ABOUT THIS EXERCISE:
From the material below, please set down exactly the lines starting with the one with "building: none -> [159,122,254,219]" and going on through the one with "building: none -> [47,208,84,243]", without a single picture.
GIVEN ENTRIES START
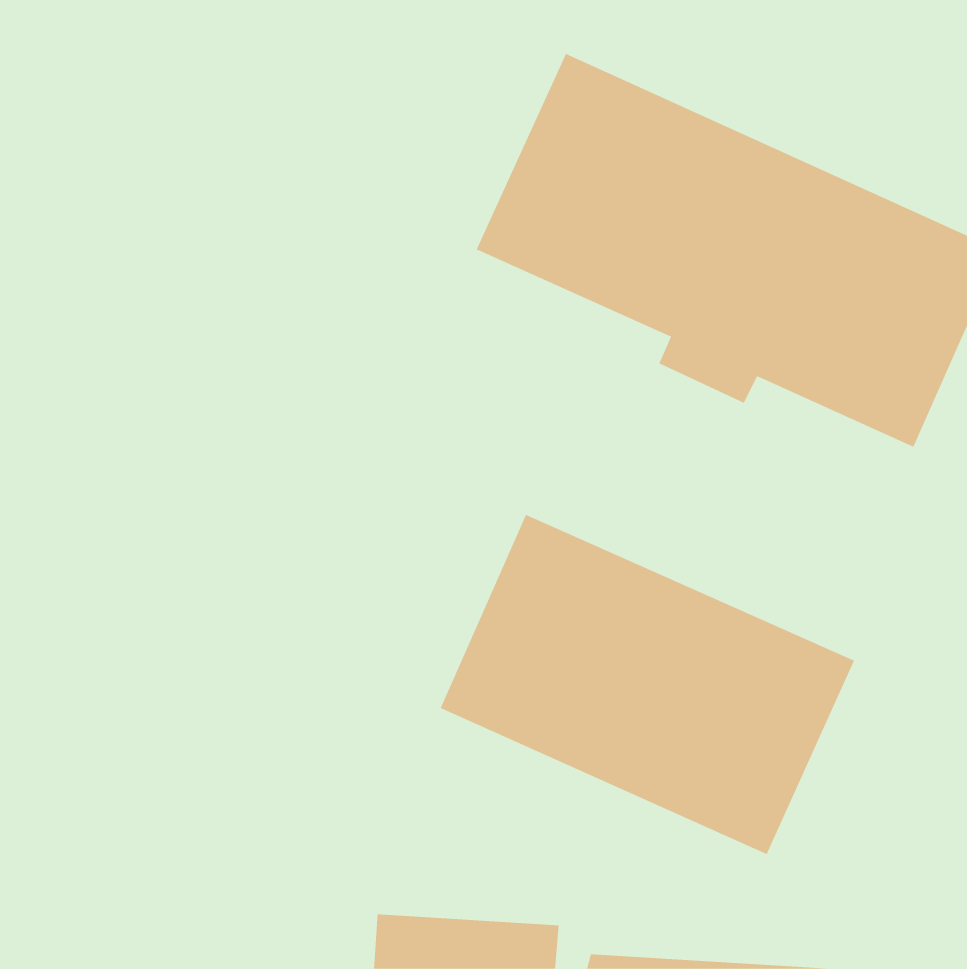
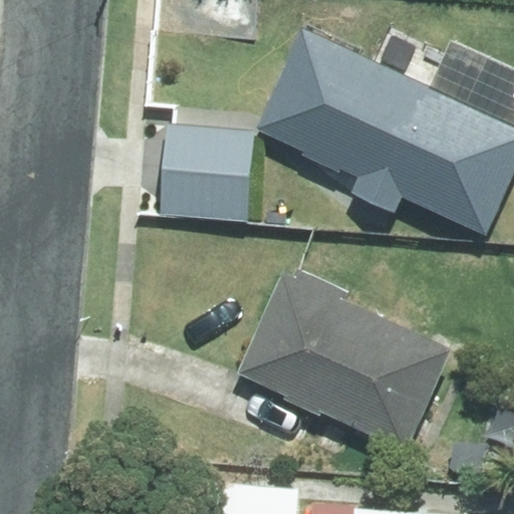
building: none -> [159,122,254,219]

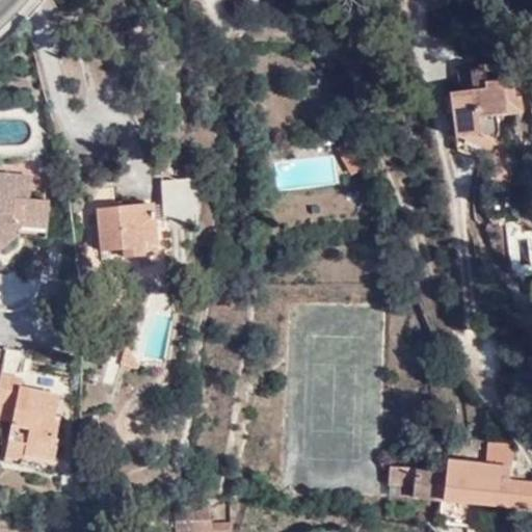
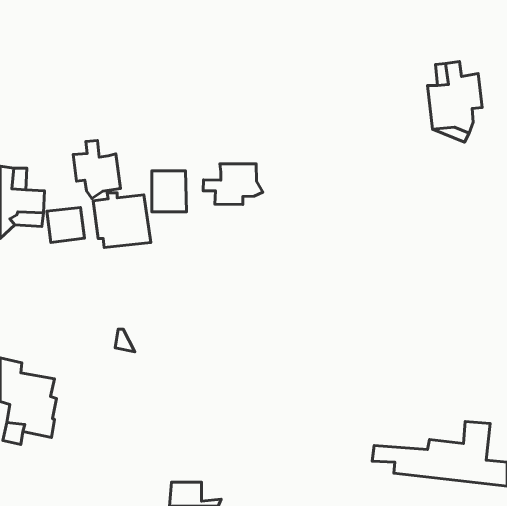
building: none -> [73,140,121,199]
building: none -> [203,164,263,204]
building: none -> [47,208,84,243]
GIVEN ENTRIES END
GIVEN ENTRIES START
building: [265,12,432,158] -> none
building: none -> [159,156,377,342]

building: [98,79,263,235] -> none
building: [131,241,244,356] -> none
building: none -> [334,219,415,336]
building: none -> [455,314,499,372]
GIVEN ENTRIES END
GIVEN ENTRIES START
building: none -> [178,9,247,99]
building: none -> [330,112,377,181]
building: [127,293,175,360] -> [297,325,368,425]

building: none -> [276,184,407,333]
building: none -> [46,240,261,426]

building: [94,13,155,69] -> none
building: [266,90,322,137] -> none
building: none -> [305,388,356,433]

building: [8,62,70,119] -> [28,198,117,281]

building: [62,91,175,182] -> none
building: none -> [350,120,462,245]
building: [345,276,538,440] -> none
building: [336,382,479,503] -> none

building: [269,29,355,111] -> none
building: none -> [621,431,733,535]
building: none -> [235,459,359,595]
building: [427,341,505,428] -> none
GIVEN ENTRIES END
RESULT FOR THIS EXERCISE:
building: none -> [159,122,254,219]

building: none -> [73,140,121,199]
building: none -> [203,164,263,204]
building: none -> [47,208,84,243]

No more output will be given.